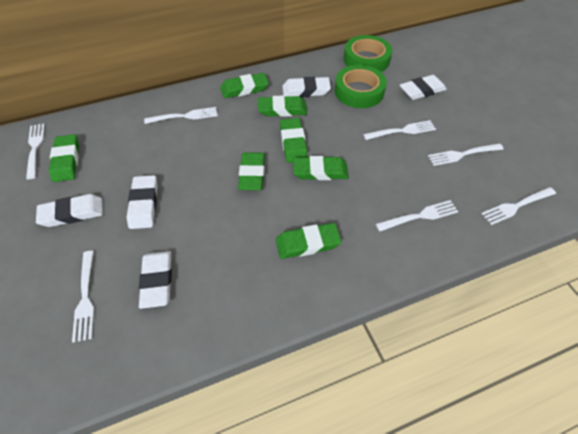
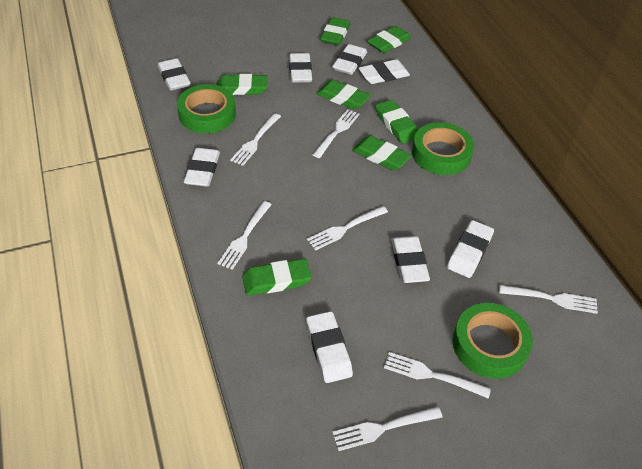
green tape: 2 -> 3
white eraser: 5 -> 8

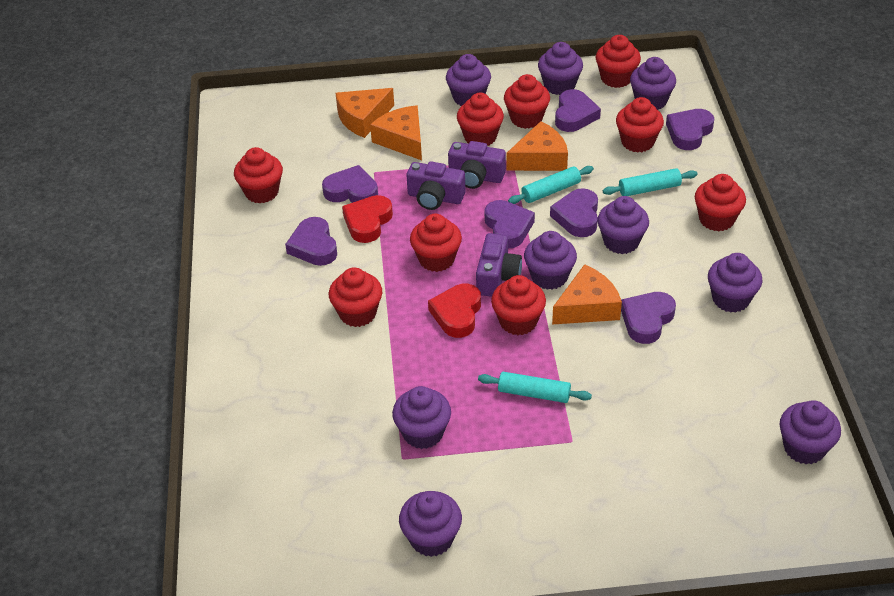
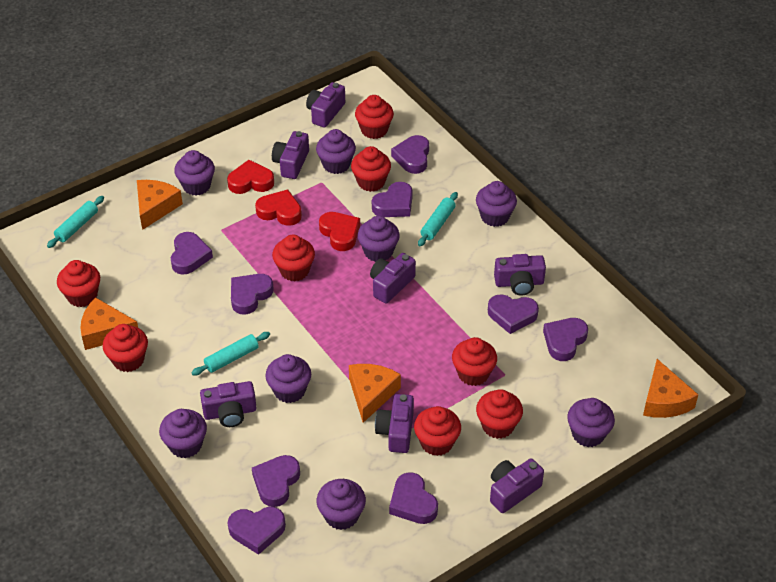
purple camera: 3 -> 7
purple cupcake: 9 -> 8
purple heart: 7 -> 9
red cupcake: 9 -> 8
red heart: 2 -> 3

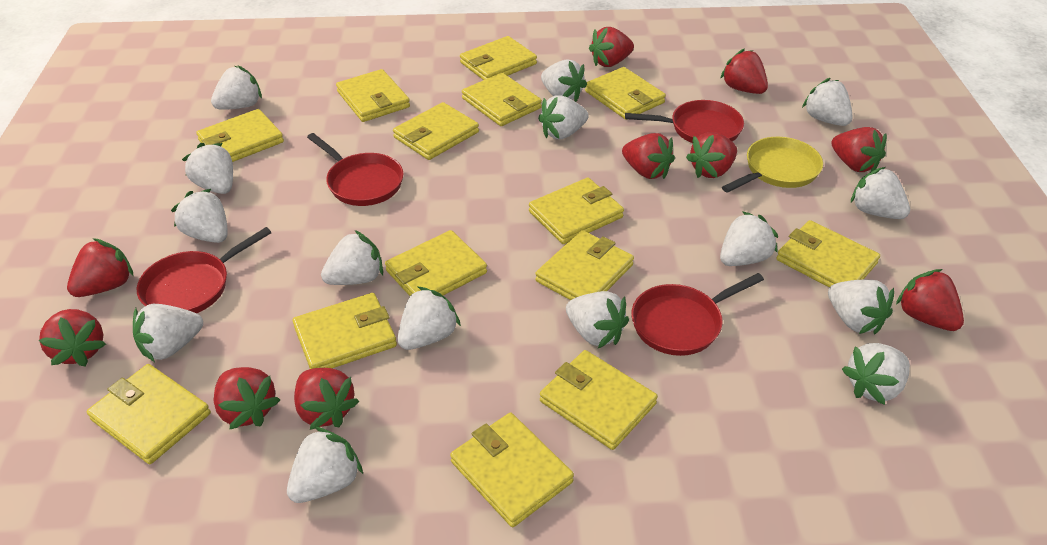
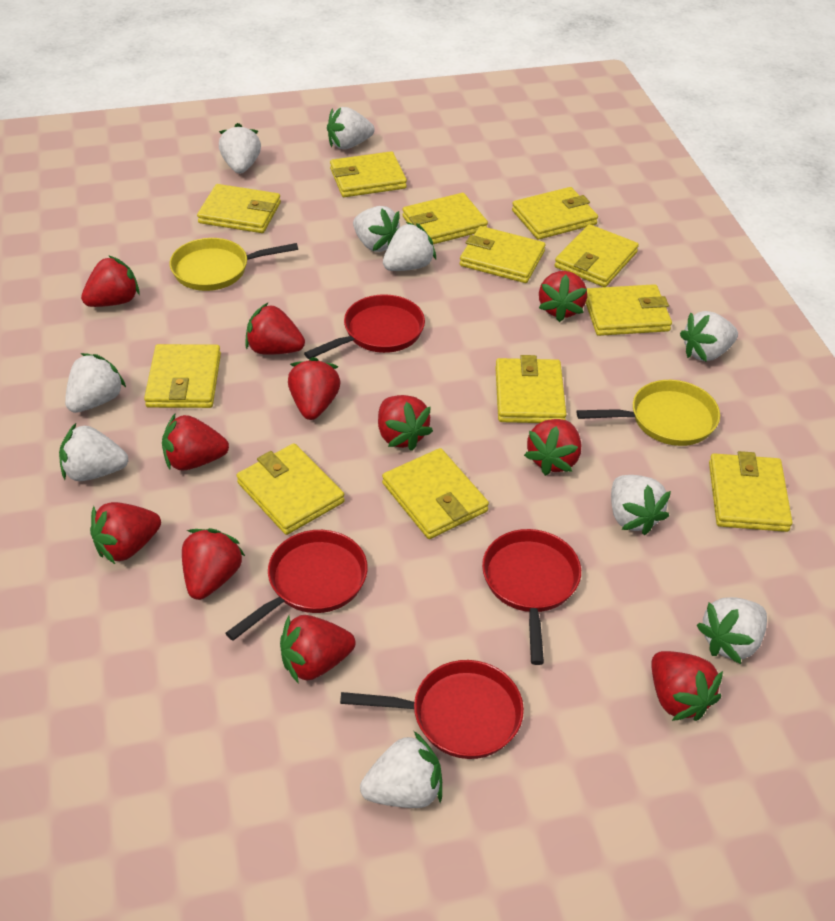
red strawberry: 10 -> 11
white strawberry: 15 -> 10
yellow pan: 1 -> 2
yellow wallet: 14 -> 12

◆ Problem requirements ◆
Reproduce the material above verbatim; omit every picture.

◆ Answer box ◆
green tape: 2 -> 3
white eraser: 5 -> 8

purple camera: 3 -> 7
purple cupcake: 9 -> 8
purple heart: 7 -> 9
red cupcake: 9 -> 8
red heart: 2 -> 3

red strawberry: 10 -> 11
white strawberry: 15 -> 10
yellow pan: 1 -> 2
yellow wallet: 14 -> 12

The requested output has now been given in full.